TRY IT: Retype the records word for word. Skip every image.
--- SOURCE DATA ---
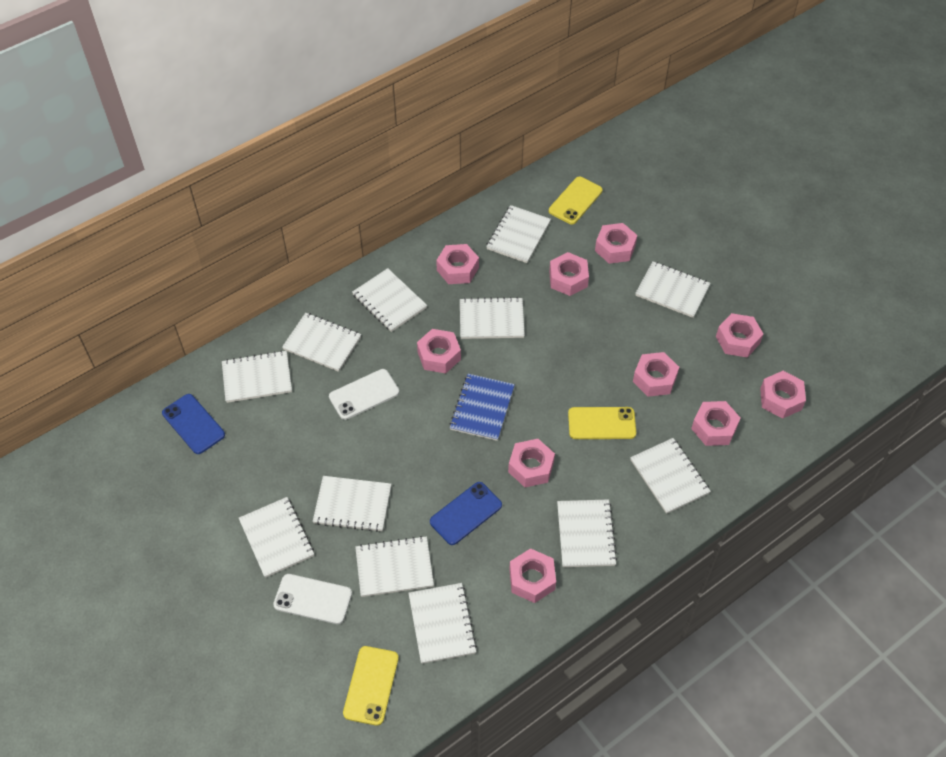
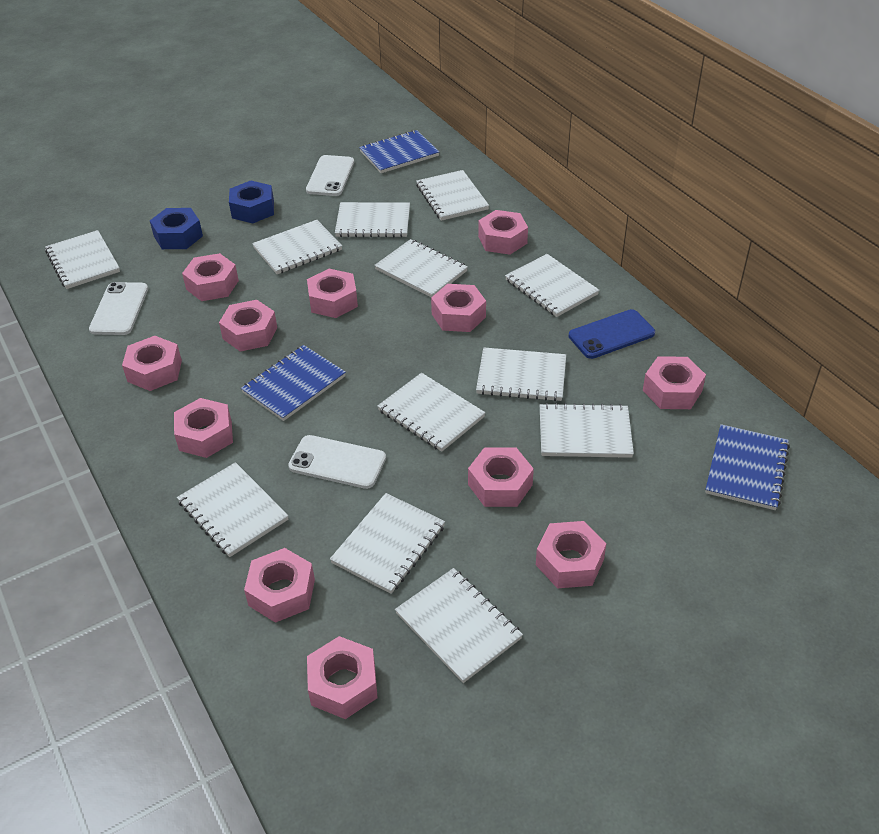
blue notebook: 1 -> 3
blue nut: 0 -> 2
blue phone: 2 -> 1
pink nut: 10 -> 12
white phone: 2 -> 3
yellow phone: 3 -> 0

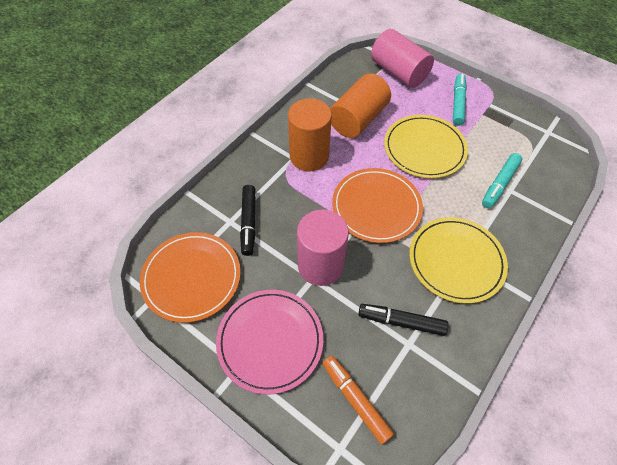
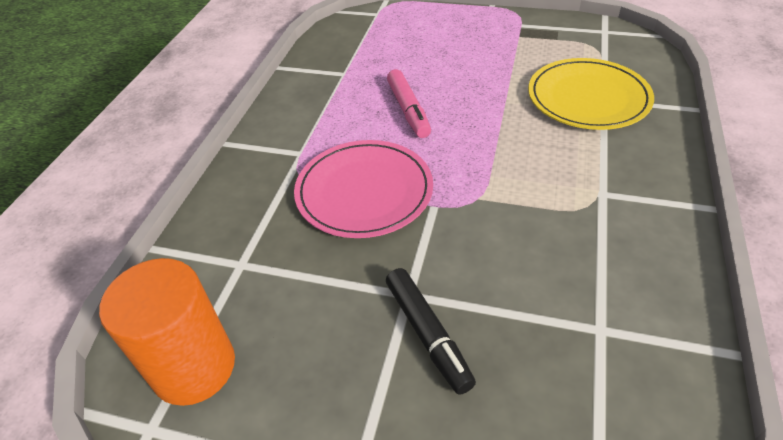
black marker: 2 -> 1
orange cylinder: 2 -> 1
orange marker: 1 -> 0
orange plate: 2 -> 0
pink cylinder: 2 -> 0
pink marker: 0 -> 1
turquoise marker: 2 -> 0
yellow plate: 2 -> 1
---
OUTPUT OF THE TASK:
blue notebook: 1 -> 3
blue nut: 0 -> 2
blue phone: 2 -> 1
pink nut: 10 -> 12
white phone: 2 -> 3
yellow phone: 3 -> 0

black marker: 2 -> 1
orange cylinder: 2 -> 1
orange marker: 1 -> 0
orange plate: 2 -> 0
pink cylinder: 2 -> 0
pink marker: 0 -> 1
turquoise marker: 2 -> 0
yellow plate: 2 -> 1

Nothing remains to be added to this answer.